EXERCISE BRIEF: Among the entries that follow, the required portion opens with the line containing "blue cupcake: 4 -> 3" and closes with the line containing "white strawberry: 5 -> 7". Give that portion again exactly, and nothing else.
:: GIVEN INFORMATION
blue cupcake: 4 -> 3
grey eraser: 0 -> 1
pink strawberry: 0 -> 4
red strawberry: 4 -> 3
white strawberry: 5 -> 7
::::
:: GIVEN INFORMATION
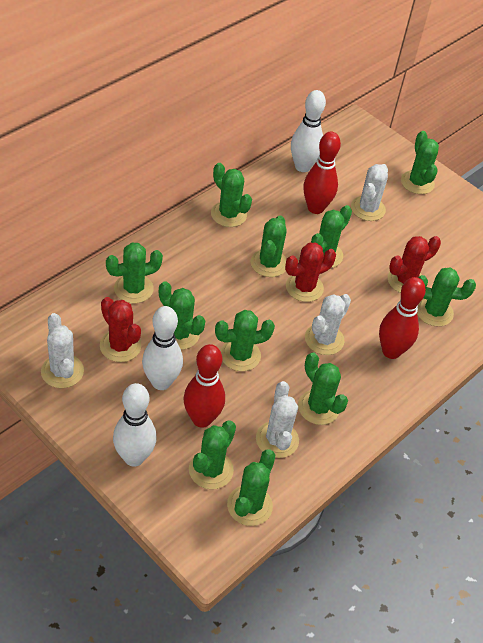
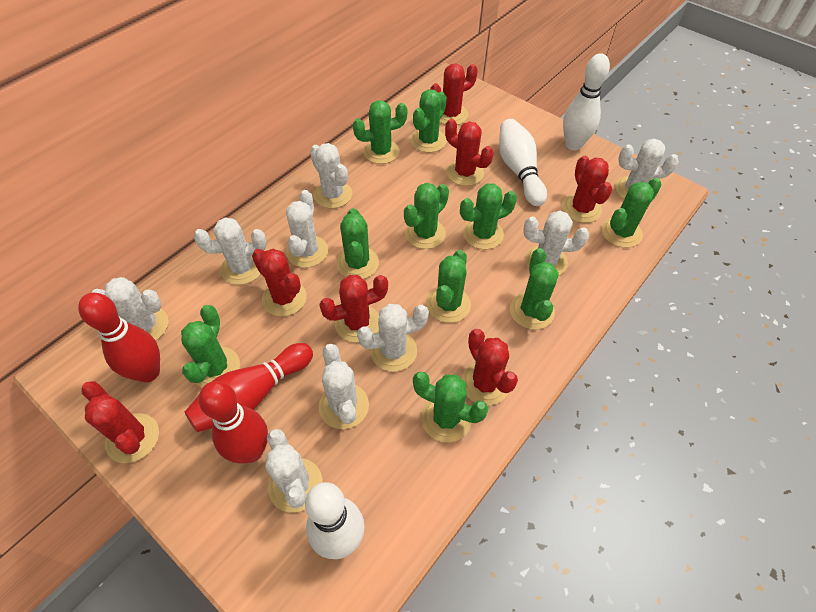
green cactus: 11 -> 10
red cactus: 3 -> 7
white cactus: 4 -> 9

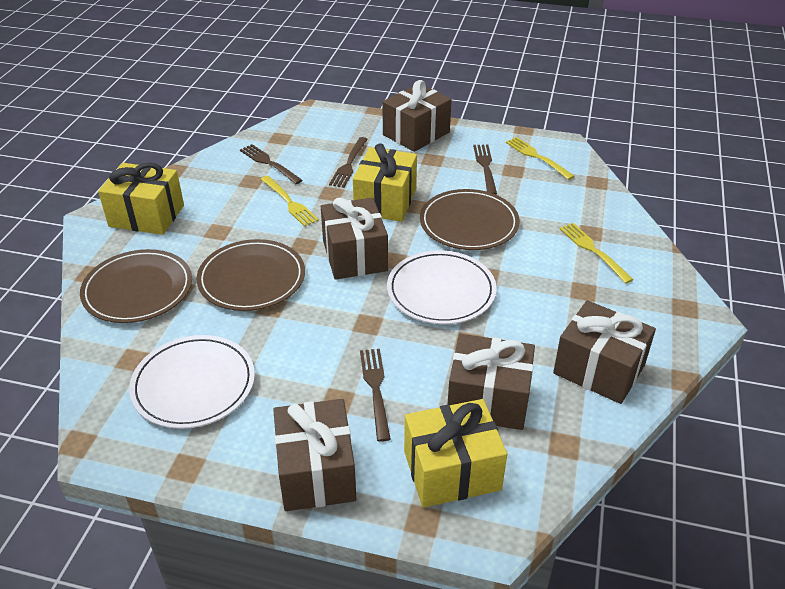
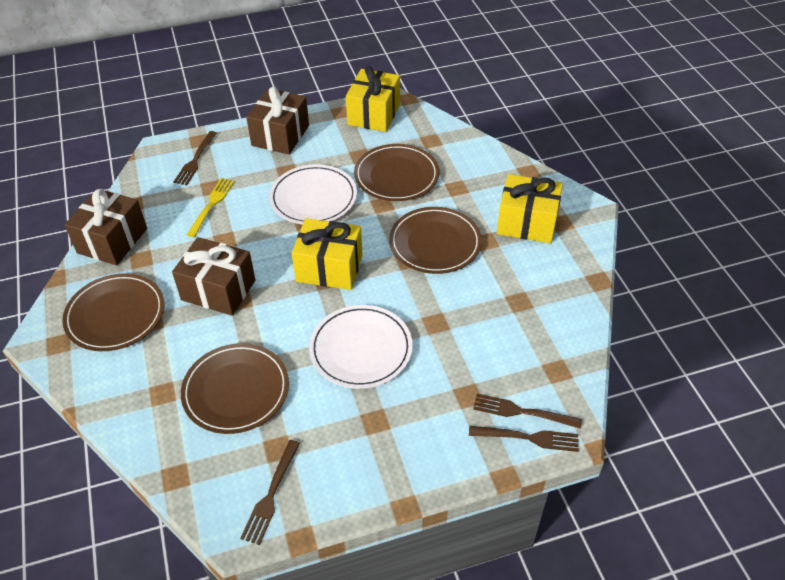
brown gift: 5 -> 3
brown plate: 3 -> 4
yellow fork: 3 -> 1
::::
THE COMPLETED TASK:
blue cupcake: 4 -> 3
grey eraser: 0 -> 1
pink strawberry: 0 -> 4
red strawberry: 4 -> 3
white strawberry: 5 -> 7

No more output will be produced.